## Coordinate-based object records
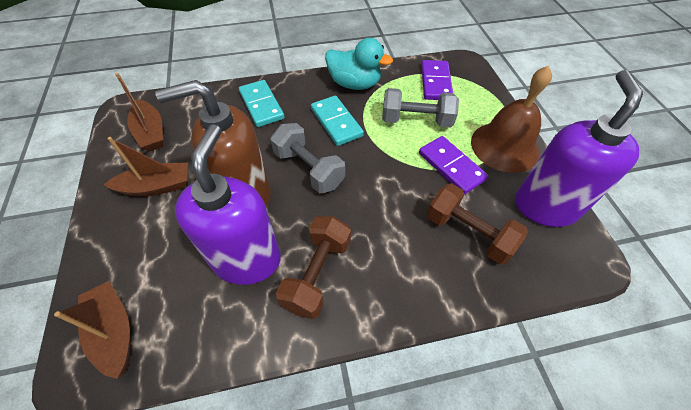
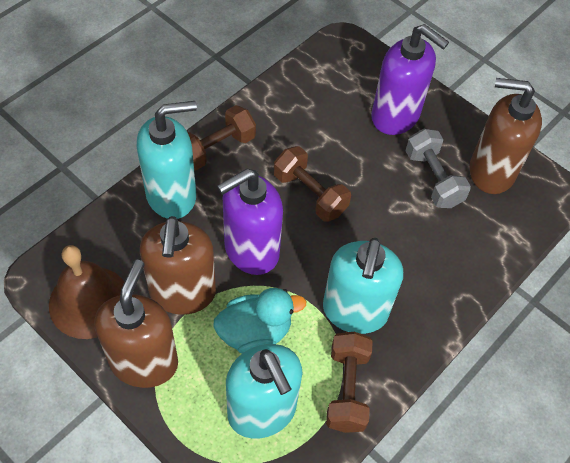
brown boat: 3 -> 0
brown dumbbell: 2 -> 3
brown soap dispenser: 1 -> 3
grey dumbbell: 2 -> 1
purple domino: 2 -> 0
turquoise domino: 2 -> 0
turquoise soap dispenser: 0 -> 3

## EXERCISE
Filter the records for the word "brown" and show every line that has it.

## ANSWER SECTION
brown boat: 3 -> 0
brown dumbbell: 2 -> 3
brown soap dispenser: 1 -> 3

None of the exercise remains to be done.